GIVEN DATA:
◆ ◆ ◆ ◆

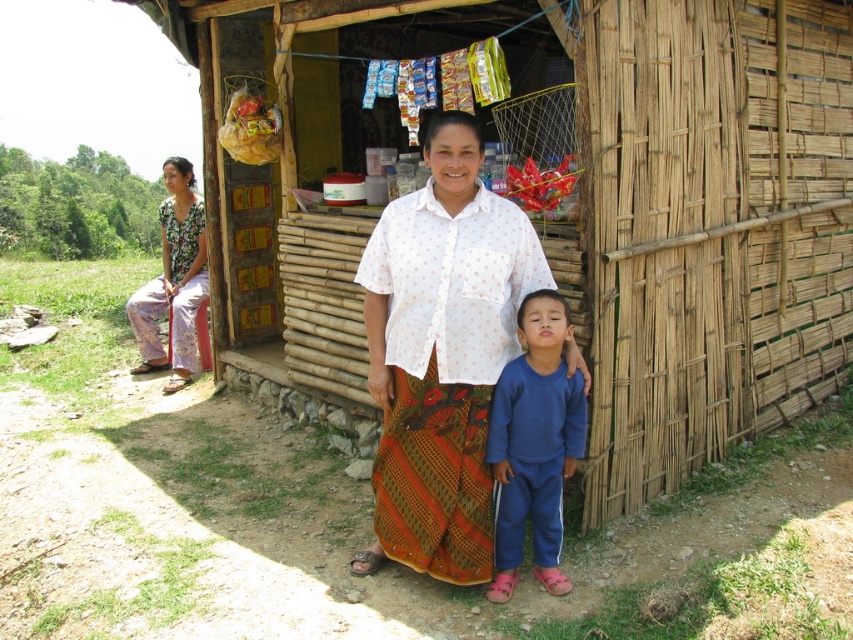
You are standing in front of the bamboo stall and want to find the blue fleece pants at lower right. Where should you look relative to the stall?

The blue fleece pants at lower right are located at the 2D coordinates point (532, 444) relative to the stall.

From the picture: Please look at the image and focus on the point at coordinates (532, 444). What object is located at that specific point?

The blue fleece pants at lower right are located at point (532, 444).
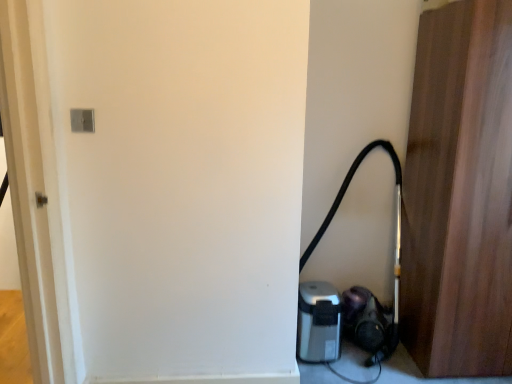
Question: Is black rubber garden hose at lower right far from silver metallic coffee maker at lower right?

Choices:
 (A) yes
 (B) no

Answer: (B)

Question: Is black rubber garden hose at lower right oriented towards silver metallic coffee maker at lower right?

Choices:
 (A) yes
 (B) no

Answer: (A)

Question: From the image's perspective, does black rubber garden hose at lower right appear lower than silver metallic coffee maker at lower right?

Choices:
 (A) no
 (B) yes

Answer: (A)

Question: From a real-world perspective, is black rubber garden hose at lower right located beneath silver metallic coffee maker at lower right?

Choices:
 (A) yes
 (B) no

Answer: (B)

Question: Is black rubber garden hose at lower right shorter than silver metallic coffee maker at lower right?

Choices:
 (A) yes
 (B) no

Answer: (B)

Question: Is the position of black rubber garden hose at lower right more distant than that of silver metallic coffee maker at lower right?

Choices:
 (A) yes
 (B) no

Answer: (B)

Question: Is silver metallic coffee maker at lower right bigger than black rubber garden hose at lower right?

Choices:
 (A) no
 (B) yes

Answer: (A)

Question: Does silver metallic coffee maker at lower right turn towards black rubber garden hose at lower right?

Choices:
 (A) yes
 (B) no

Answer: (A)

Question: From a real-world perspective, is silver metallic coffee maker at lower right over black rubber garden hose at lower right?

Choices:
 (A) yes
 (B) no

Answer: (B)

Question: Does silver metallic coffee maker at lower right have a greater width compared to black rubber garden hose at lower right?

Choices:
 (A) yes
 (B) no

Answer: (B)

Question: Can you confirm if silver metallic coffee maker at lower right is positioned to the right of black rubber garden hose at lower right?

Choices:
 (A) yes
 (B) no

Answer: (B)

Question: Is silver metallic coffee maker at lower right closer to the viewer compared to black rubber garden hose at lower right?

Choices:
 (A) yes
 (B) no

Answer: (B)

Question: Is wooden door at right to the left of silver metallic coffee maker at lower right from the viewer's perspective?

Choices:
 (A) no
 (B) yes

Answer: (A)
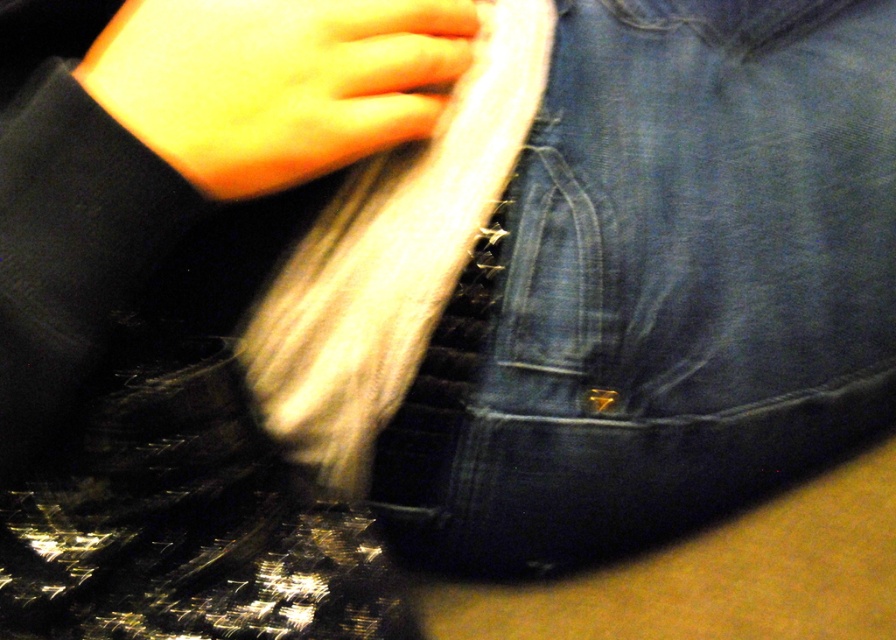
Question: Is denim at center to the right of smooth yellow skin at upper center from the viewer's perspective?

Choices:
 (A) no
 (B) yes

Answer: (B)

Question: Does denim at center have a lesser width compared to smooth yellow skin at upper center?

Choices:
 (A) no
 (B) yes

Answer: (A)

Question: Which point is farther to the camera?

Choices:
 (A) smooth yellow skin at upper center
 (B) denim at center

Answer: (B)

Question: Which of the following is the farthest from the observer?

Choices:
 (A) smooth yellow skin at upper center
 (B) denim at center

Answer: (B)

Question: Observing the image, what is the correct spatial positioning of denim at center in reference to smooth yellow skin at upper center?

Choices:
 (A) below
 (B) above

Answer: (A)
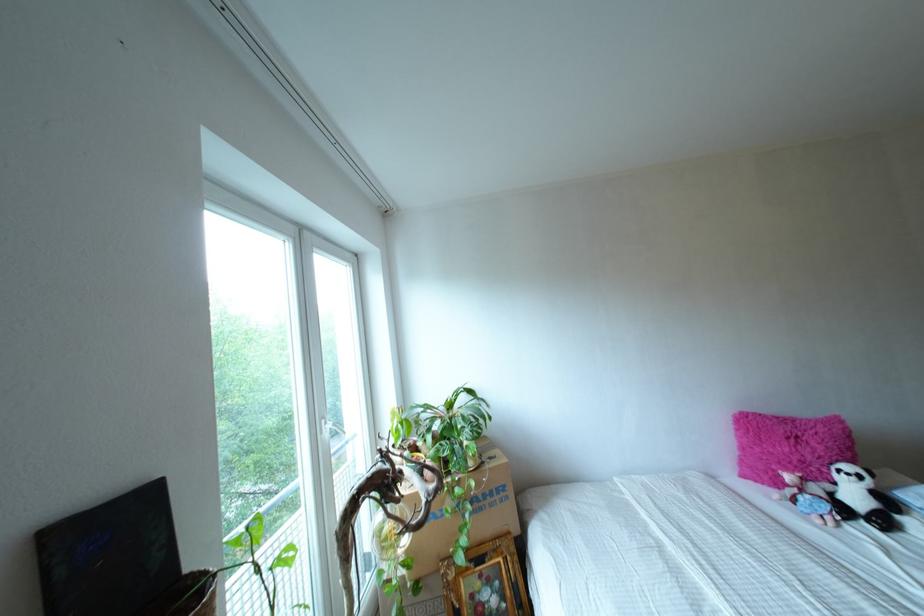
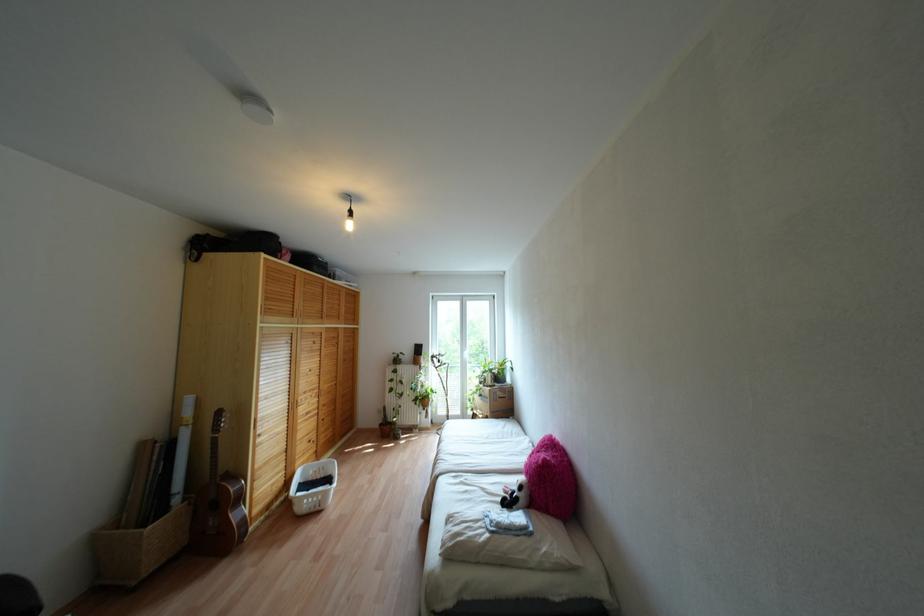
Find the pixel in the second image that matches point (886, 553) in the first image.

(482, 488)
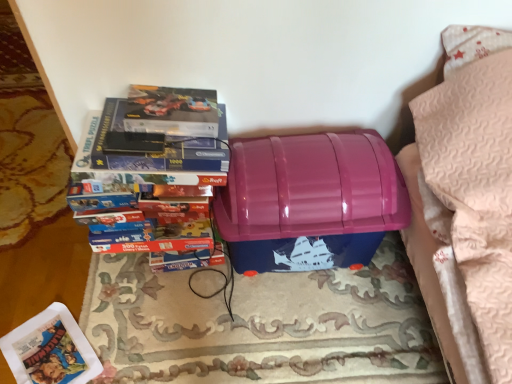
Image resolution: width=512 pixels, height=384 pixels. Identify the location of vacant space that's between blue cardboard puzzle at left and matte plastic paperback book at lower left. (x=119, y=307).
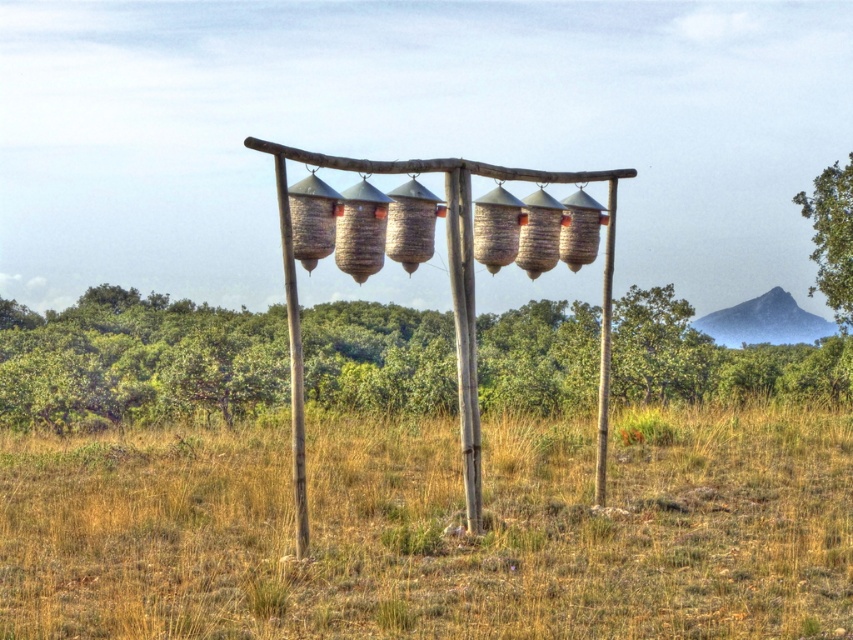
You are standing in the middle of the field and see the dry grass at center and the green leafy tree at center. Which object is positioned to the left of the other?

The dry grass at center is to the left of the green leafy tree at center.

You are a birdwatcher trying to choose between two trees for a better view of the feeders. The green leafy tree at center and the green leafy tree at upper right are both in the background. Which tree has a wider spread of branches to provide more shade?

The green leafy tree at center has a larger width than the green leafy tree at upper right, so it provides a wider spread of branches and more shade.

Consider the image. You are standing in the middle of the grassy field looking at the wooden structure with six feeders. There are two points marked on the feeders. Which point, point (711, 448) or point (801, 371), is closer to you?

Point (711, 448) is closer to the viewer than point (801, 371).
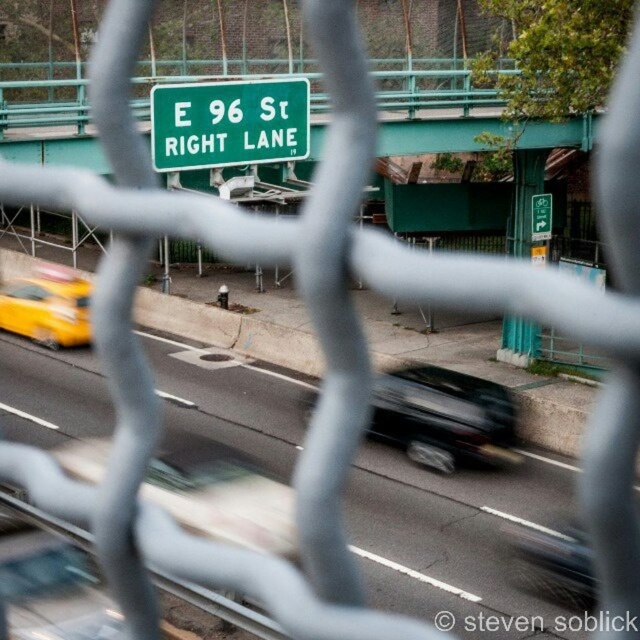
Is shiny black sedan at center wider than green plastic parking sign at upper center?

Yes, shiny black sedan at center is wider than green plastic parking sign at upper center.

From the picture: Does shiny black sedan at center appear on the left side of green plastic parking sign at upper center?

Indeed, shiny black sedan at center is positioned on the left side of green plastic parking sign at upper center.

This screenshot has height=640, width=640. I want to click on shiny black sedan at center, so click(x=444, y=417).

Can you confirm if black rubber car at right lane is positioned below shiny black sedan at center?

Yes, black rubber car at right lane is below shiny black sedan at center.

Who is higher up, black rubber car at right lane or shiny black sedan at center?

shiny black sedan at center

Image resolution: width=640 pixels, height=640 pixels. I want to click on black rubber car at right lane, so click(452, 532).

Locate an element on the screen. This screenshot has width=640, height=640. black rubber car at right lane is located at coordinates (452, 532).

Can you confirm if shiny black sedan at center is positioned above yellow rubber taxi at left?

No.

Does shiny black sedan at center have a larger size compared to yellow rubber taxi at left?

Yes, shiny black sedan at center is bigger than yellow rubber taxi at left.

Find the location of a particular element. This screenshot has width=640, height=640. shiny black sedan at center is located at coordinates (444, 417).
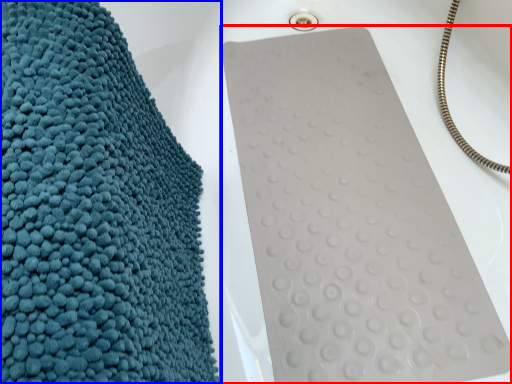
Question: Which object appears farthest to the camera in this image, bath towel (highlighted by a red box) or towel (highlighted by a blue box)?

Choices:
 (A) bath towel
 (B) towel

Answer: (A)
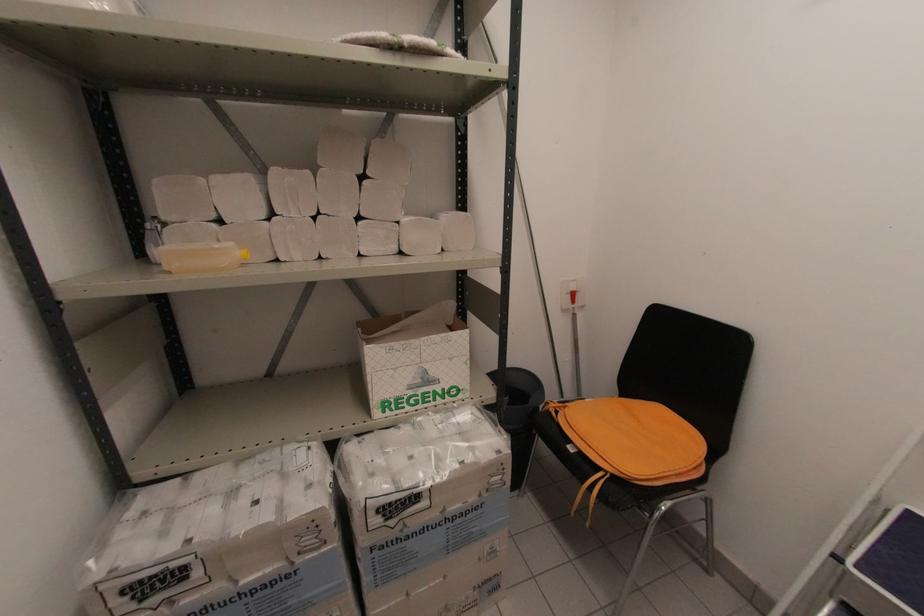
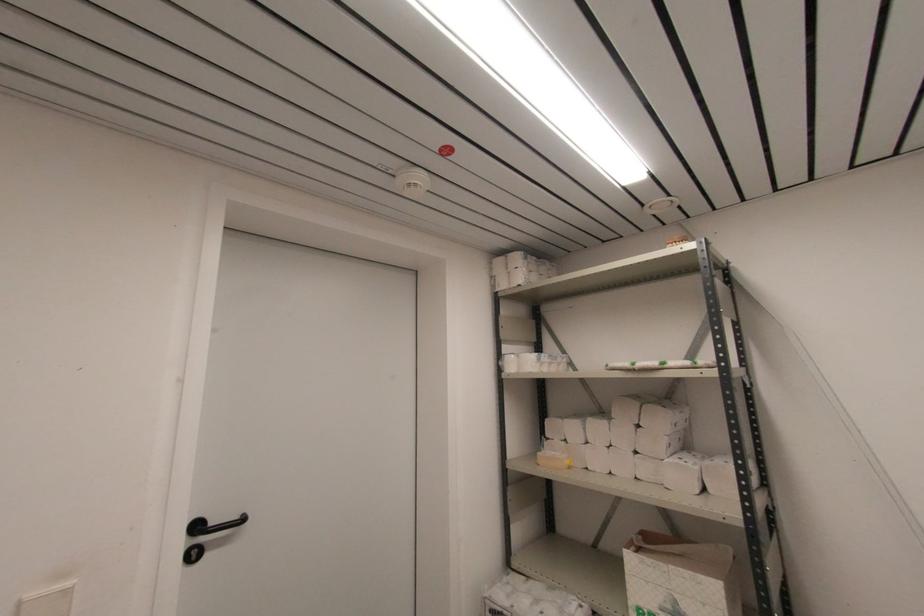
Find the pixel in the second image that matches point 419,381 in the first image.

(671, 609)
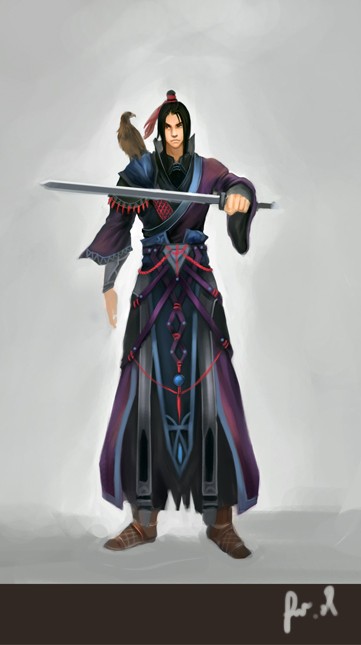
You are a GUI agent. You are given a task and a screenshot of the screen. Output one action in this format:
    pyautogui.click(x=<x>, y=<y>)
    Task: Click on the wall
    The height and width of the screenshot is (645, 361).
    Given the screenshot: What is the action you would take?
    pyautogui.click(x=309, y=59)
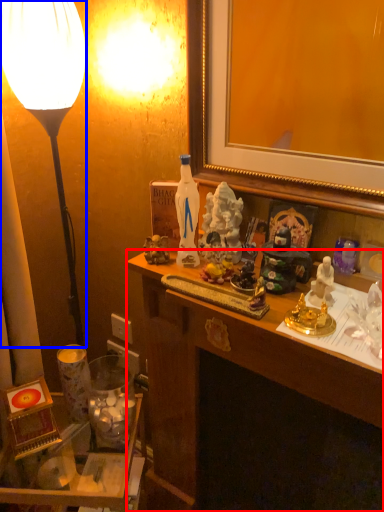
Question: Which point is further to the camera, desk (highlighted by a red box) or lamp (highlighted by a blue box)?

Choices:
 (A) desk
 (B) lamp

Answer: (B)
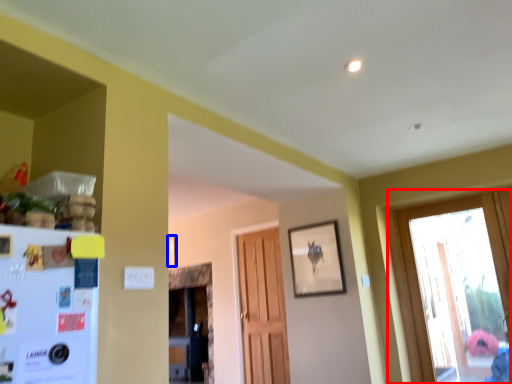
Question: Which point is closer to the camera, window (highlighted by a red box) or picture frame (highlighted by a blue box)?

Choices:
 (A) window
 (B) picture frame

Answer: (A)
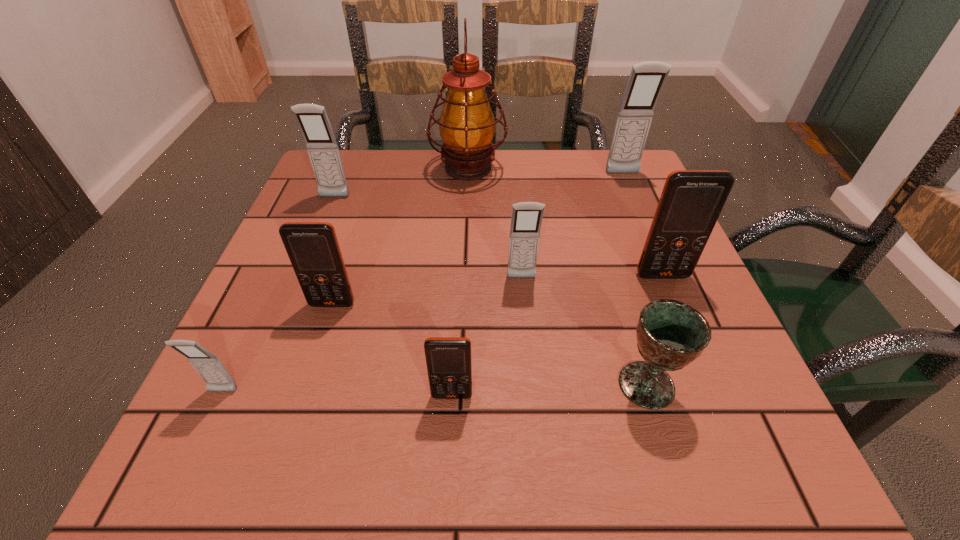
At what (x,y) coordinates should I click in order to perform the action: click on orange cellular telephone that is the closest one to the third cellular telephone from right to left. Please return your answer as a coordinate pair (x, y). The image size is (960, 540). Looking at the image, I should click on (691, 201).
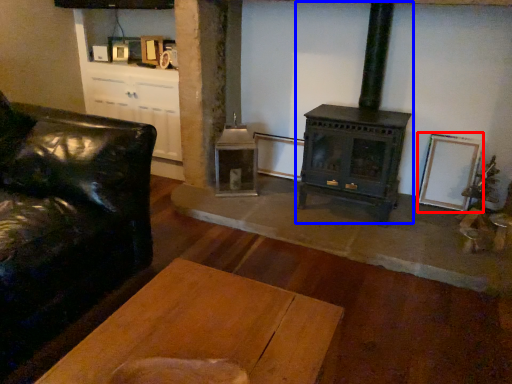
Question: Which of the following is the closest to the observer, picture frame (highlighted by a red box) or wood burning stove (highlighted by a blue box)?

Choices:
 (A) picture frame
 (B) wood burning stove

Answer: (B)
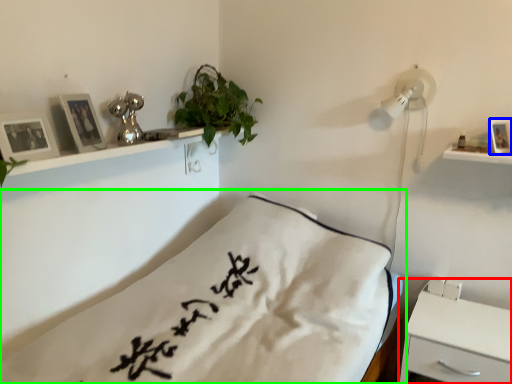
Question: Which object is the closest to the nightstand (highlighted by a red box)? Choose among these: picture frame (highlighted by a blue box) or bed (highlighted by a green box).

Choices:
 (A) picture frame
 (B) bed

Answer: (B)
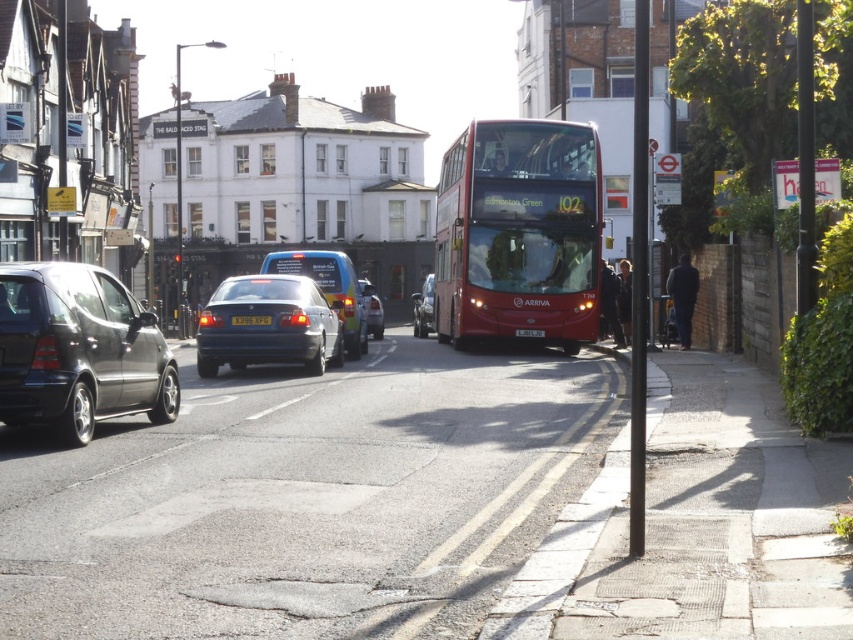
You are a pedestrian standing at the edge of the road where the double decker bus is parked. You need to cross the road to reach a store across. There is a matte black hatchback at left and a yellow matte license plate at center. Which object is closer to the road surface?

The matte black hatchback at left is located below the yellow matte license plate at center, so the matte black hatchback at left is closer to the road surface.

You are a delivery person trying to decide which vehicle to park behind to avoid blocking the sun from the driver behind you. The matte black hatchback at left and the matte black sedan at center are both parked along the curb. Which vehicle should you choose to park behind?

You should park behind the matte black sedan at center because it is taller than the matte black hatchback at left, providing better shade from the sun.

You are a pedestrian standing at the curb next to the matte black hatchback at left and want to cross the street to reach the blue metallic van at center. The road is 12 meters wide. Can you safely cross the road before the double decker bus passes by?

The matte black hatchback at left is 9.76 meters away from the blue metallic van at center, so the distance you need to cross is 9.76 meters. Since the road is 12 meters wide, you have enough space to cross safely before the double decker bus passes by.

◆ ◆ ◆ ◆

STATED GOAL:
Retype the listing word for word, starting at the line that has "Who is higher" and stopping after the line that has "Does shiny black sedan at center have".

OUTPUT FOR THIS EXERCISE:
Who is higher up, black rubber car at right lane or shiny black sedan at center?

shiny black sedan at center

Image resolution: width=640 pixels, height=640 pixels. I want to click on black rubber car at right lane, so click(452, 532).

Locate an element on the screen. This screenshot has width=640, height=640. black rubber car at right lane is located at coordinates (452, 532).

Can you confirm if shiny black sedan at center is positioned above yellow rubber taxi at left?

No.

Does shiny black sedan at center have a larger size compared to yellow rubber taxi at left?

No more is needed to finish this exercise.